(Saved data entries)
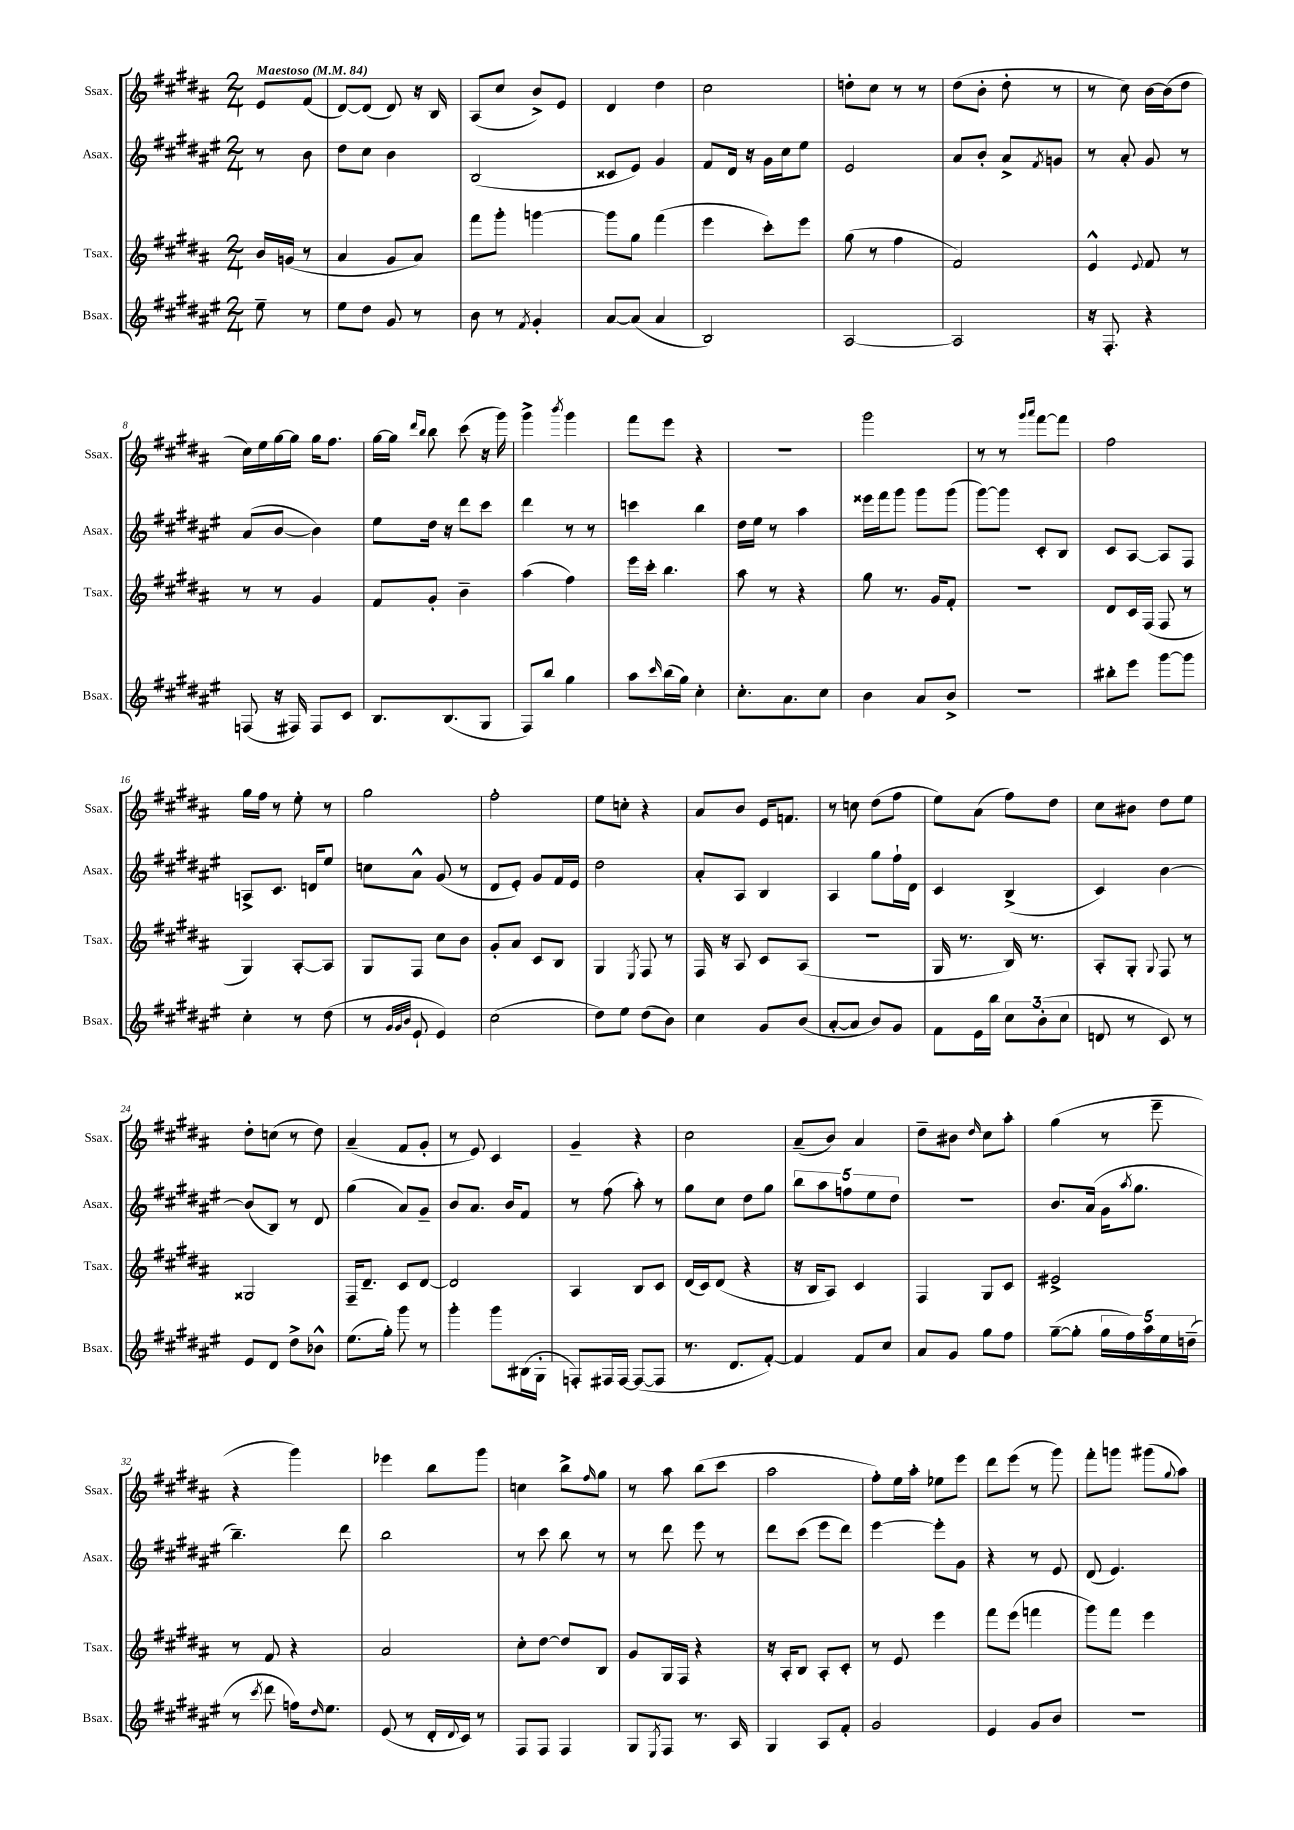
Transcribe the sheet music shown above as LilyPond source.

<<
\new StaffGroup <<
\new Staff = "s0" \with { instrumentName = "Ssax." shortInstrumentName = "Ssax." } {
    \clef treble \key b \major \numericTimeSignature \time 2/4 \partial 4 \tempo "Maestoso" 4 = 84
    e'8 fis'8( |
    dis'8~) dis'8( dis'8) r16 b16 |
    ais8( cis''8 b'8->) e'8 |
    dis'4 dis''4 |
    cis''2 |
    d''8-. cis''8 r8 r8 |
    dis''8( b'8-. dis''8-. r8 |
    r8 cis''8) b'16~ b'16( dis''8 |
    cis''16) e''16 gis''16~ gis''16 gis''16 fis''8. |
    gis''16~ gis''16 \grace { dis'''16 b''16 } b''8 cis'''8( r16 gis'''16) |
    gis'''4-> \acciaccatura { b'''8 } gis'''4 |
    fis'''8 e'''8 r4 |
    R2 |
    gis'''2 |
    r8 r8 \grace { gis'''16 ais'''16 } fis'''8~ fis'''8 |
    fis''2 |
    gis''16 fis''16 r8 e''8-. r8 |
    gis''2 |
    fis''2-. |
    e''8 c''8-. r4 |
    ais'8 b'8 e'16 f'8. |
    r8 c''8 dis''8( fis''8 |
    e''8) ais'8( fis''8) dis''8 |
    cis''8 bis'8 dis''8 e''8 |
    dis''8-. c''8( r8 dis''8) |
    ais'4--( fis'8 gis'8-. |
    r8 e'8) cis'4 |
    gis'4-- r4 |
    cis''2 |
    ais'8--( b'8) ais'4 |
    dis''8-- bis'8 \grace { dis''16 } cis''8 ais''8-. |
    gis''4( r8 e'''8-- |
    r4 gis'''4) |
    ees'''4 b''8 gis'''8 |
    c''4 b''8-> \grace { fis''16 } gis''8 |
    r8 ais''8 b''8( cis'''8 |
    ais''2 |
    fis''8-.) e''16 ais''16-. ees''8 e'''8 |
    dis'''8 e'''8( r8 gis'''8) |
    fis'''8-. g'''8 gis'''8( \appoggiatura { gis''8 } ais''8) \bar "|." |
}
\new Staff = "s1" \with { instrumentName = "Asax." shortInstrumentName = "Asax." } {
    \clef treble \key fis \major \numericTimeSignature \time 2/4 \partial 4
    r8 b'8 |
    dis''8 cis''8 b'4 |
    b2( |
    cisis'8 eis'8) gis'4 |
    fis'8 dis'16 r16 gis'16 cis''16 eis''8 |
    eis'2 |
    ais'8 b'8-. ais'8-> \acciaccatura { fis'8 } g'8 |
    r8 ais'8-. gis'8 r8 |
    ais'8( b'8~ b'4) |
    eis''8 dis''16 r16 dis'''8 cis'''8 |
    dis'''4 r8 r8 |
    c'''4 b''4 |
    dis''16 eis''16 r8 ais''4 |
    eisis'''16 fis'''16 gis'''8 gis'''8 gis'''8( |
    gis'''8~) gis'''8 cis'8-. b8 |
    cis'8 ais8~ ais8 fis8 |
    a8-> cis'8. d'16 eis''8 |
    c''8 ais'8-^ gis'8( r8 |
    dis'8 eis'8-.) gis'8 fis'16 eis'16 |
    dis''2 |
    ais'8-. ais8 b4 |
    ais4 gis''8 fis''16-! dis'16 |
    cis'4 b4->( |
    cis'4) b'4~ |
    b'8( b8) r8 dis'8 |
    gis''4( ais'8) gis'8-- |
    b'8 ais'8. b'16 fis'8 |
    r8 fis''8( ais''8-.) r8 |
    gis''8 cis''8 dis''8 gis''8 |
    \tuplet 5/4 { b''8 ais''8 f''8 eis''8 dis''8 } |
    R2 |
    b'8. ais'16( gis'16 \acciaccatura { ais''8 } gis''8. |
    b''4.--) dis'''8 |
    b''2 |
    r8 cis'''8 b''8 r8 |
    r8 dis'''8 eis'''8 r8 |
    dis'''8 cis'''8( eis'''8 dis'''8) |
    eis'''4~ eis'''8-. gis'8 |
    r4 r8 eis'8 |
    dis'8( eis'4.) \bar "|." |
}
\new Staff = "s2" \with { instrumentName = "Tsax." shortInstrumentName = "Tsax." } {
    \clef treble \key b \major \numericTimeSignature \time 2/4 \partial 4
    b'16 g'16( r8 |
    ais'4 gis'8 ais'8) |
    fis'''8 gis'''8-. g'''4~ |
    g'''8 gis''8 fis'''4( |
    e'''4 cis'''8-.) e'''8 |
    gis''8( r8 fis''4 |
    fis'2) |
    e'4-^ \appoggiatura { e'8 } fis'8 r8 |
    r8 r8 gis'4 |
    fis'8 gis'8-. b'4-- |
    ais''4( fis''4) |
    e'''16 cis'''16-. b''4. |
    ais''8 r8 r4 |
    gis''8 r8. gis'16 fis'8-. |
    R2 |
    dis'8 cis'16 fis16( fis8 r8 |
    gis4) ais8~-. ais8 |
    gis8 fis8 cis''8 b'8 |
    gis'8-. ais'8 cis'8 b8 |
    gis4 \acciaccatura { e8 } fis8 r8 |
    fis16 r16 ais8 cis'8 ais8( |
    R2 |
    gis16 r8. b16) r8. |
    ais8-. gis8-. \appoggiatura { gis8 } fis8 r8 |
    gisis2 |
    fis16-- dis'8.-- cis'8 dis'8~ |
    dis'2 |
    ais4 b8 cis'8 |
    dis'16( cis'16) dis'8( r4 |
    r16 b16 ais8) cis'4 |
    fis4 gis8 cis'8 |
    eis'2-> |
    r8 fis'8 r4 |
    ais'2 |
    cis''8-. dis''8~ dis''8 b8 |
    gis'8 gis16 fis16 r4 |
    r16 ais16-. b8 ais8-. cis'8-. |
    r8 e'8 e'''4 |
    fis'''8 e'''8( f'''4 |
    gis'''8) fis'''8 e'''4 \bar "|." |
}
\new Staff = "s3" \with { instrumentName = "Bsax." shortInstrumentName = "Bsax." } {
    \clef treble \key fis \major \numericTimeSignature \time 2/4 \partial 4
    eis''8-- r8 |
    eis''8 dis''8 gis'8 r8 |
    b'8 r8 \acciaccatura { fis'8 } gis'4-. |
    ais'8~ ais'8( ais'4 |
    b2) |
    ais2~ |
    ais2 |
    r16 fis8.-. r4 |
    f8( r16 fis16) fis8 cis'8 |
    b8. b8.( gis8 |
    fis8) b''8 gis''4 |
    ais''8 \grace { cis'''16 } b''16( gis''16) cis''4-. |
    cis''8.-. ais'8. cis''8 |
    b'4 ais'8 b'8-> |
    R2 |
    bis''8-. eis'''8 gis'''8~ gis'''8 |
    cis''4-. r8 dis''8( |
    r8 \grace { gis'32 gis'32 b'32 } eis'8-! eis'4) |
    cis''2( |
    dis''8) eis''8 dis''8( b'8) |
    cis''4 gis'8 b'8( |
    ais'8~-. ais'8 b'8) gis'8 |
    fis'8 eis'16 b''16 \tuplet 3/2 { cis''8 b'8-.( cis''8 } |
    d'8 r8 cis'8) r8 |
    eis'8 dis'8 dis''8-> bes'8-^ |
    eis''8.( gis''16-.) gis'''8 r8 |
    gis'''4-. gis'''8 bis16( gis16-. |
    f8-.) fis16 fis16~ fis8~( fis8 |
    r8. dis'8. fis'8~-.) |
    fis'4 fis'8 cis''8 |
    ais'8 gis'8 gis''8 fis''8 |
    gis''8~--( gis''8-. \tuplet 5/4 { gis''16 fis''16) ais''16 eis''16 d''16--( } |
    r8 \acciaccatura { cis'''8 } dis'''8 f''16) \grace { dis''16 } eis''8. |
    eis'8( r8 dis'16-. \appoggiatura { dis'8 } cis'16) r8 |
    fis8 fis8 fis4 |
    gis8 \acciaccatura { eis8 } fis8 r8. ais16 |
    gis4 ais8 fis'8-. |
    gis'2 |
    eis'4 gis'8 b'8 |
    r2 \bar "|." |
}
>>
>>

■ **STATED EXERCISE**: Which lines in the entries above contain the word "time", matching case? Report each of those lines in full.

■ **TASK RESPONSE**:
    \clef treble \key b \major \numericTimeSignature \time 2/4 \partial 4 \tempo "Maestoso" 4 = 84
    \clef treble \key fis \major \numericTimeSignature \time 2/4 \partial 4
    \clef treble \key b \major \numericTimeSignature \time 2/4 \partial 4
    \clef treble \key fis \major \numericTimeSignature \time 2/4 \partial 4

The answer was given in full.